↓↓↓
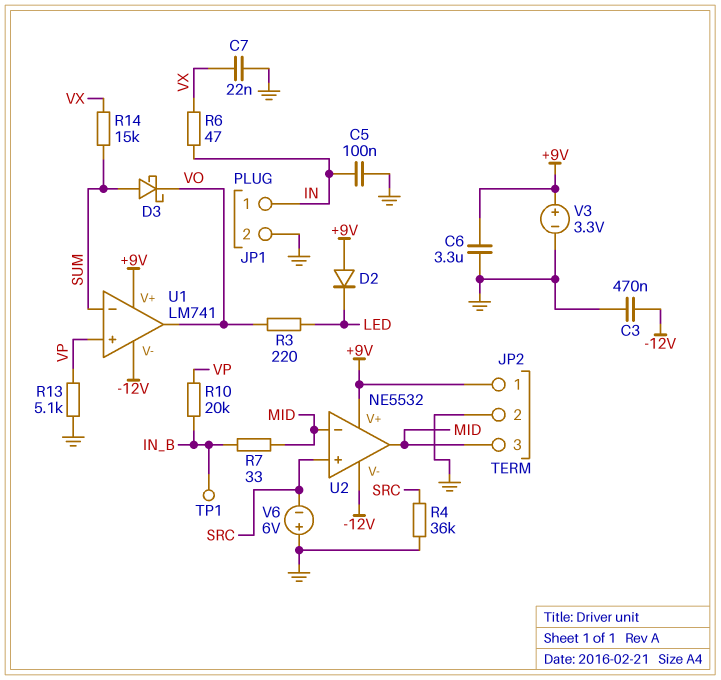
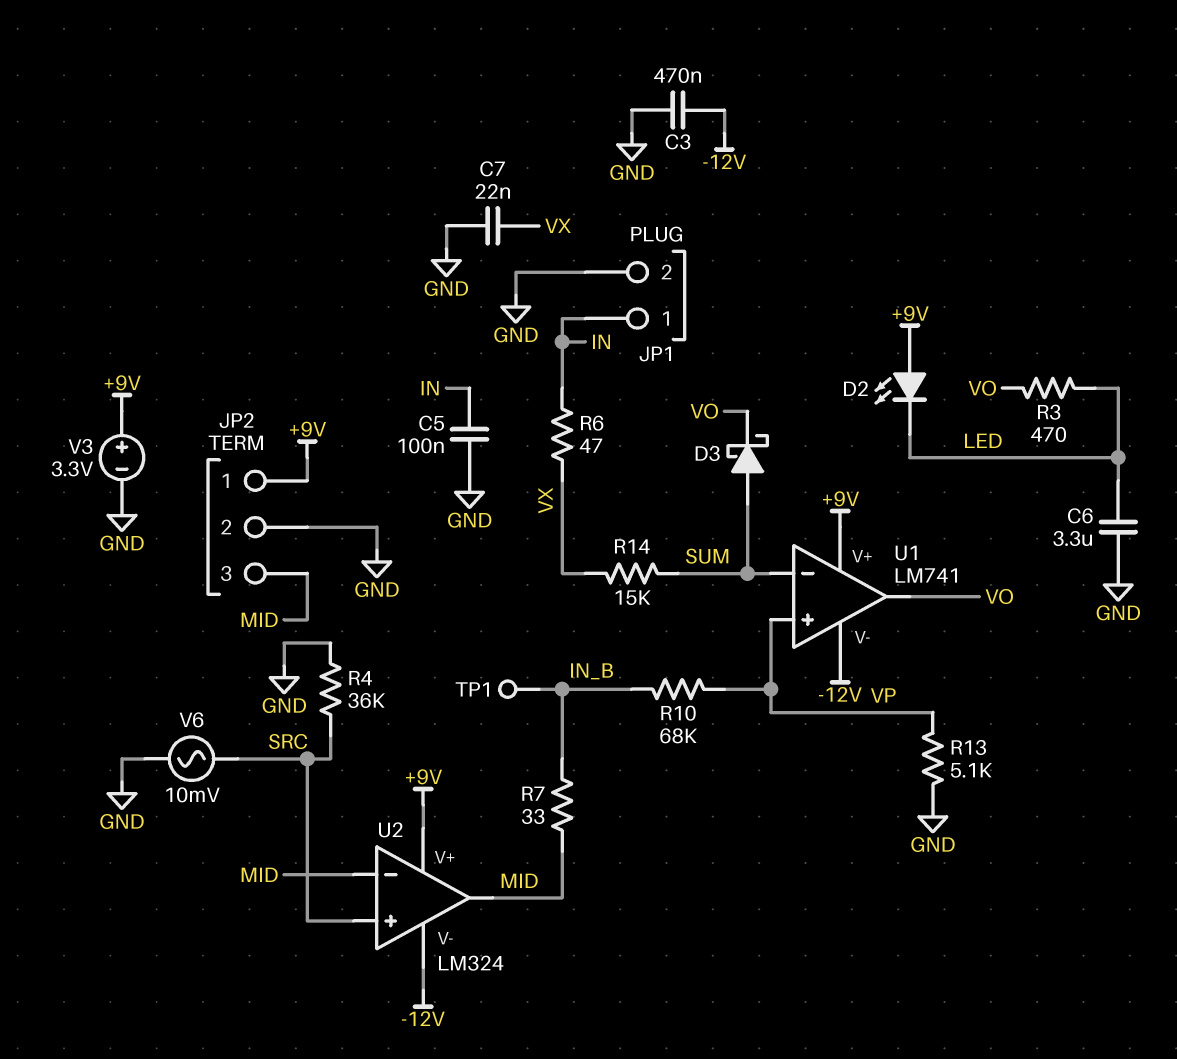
C6: 3.3uF (+9V, GND) -> 3.3uF (GND, LED)
D2: diode (A +9V, K LED) -> LED (A +9V, K LED)
R3: 220 (LED, VO) -> 470 (LED, VO)
R10: 20k (IN_B, VP) -> 68k (IN_B, VP)
U2: NE5532 -> LM324
V6: 6V (plus GND, minus SRC) -> AC 10mV (GND, SRC)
↑↑↑
■ Task to carry out ■
Would you write out each entry word for word and omit the images?

■ Written response ■
C6: 3.3uF (+9V, GND) -> 3.3uF (GND, LED)
D2: diode (A +9V, K LED) -> LED (A +9V, K LED)
R3: 220 (LED, VO) -> 470 (LED, VO)
R10: 20k (IN_B, VP) -> 68k (IN_B, VP)
U2: NE5532 -> LM324
V6: 6V (plus GND, minus SRC) -> AC 10mV (GND, SRC)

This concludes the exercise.